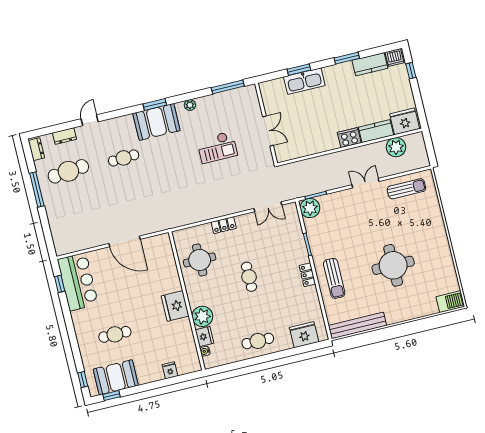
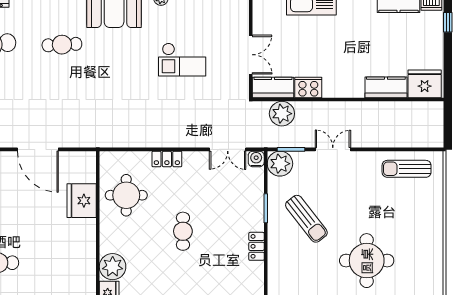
cooker: (349, 138) -> (308, 88), moved
plant: (396, 147) -> (282, 114), moved
kitchen counter: (291, 152) -> (273, 88), added
double door: (365, 183) -> (333, 149), moved
sun lounger: (406, 189) -> (407, 169), turned 180
water cooler: (291, 209) -> (256, 159), added
sun lounger: (334, 278) -> (306, 219), moved, turned -38
fridge: (175, 306) -> (82, 201), moved

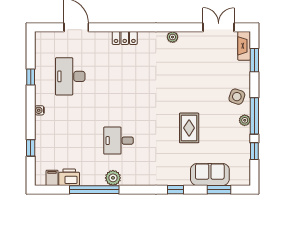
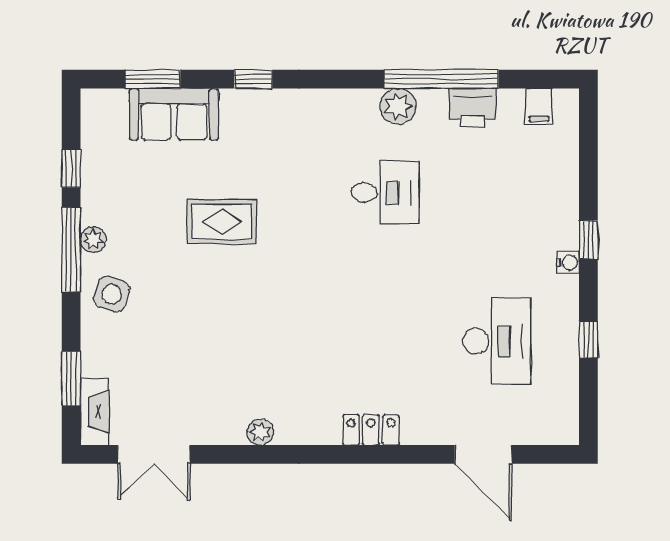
rug: (189, 128) -> (222, 222), turned 90
window: (31, 148) -> (588, 240), moved
printer: (69, 177) -> (473, 108), moved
────
> [Exercise requirements]:
Reproduce, exactly and without pictures, the lines above from the one containing "water cooler: (291, 209) -> (256, 159), added" through the last line of the material, both ends included, and nothing more.

> [Exercise answer]:
water cooler: (291, 209) -> (256, 159), added
sun lounger: (334, 278) -> (306, 219), moved, turned -38
fridge: (175, 306) -> (82, 201), moved

rug: (189, 128) -> (222, 222), turned 90
window: (31, 148) -> (588, 240), moved
printer: (69, 177) -> (473, 108), moved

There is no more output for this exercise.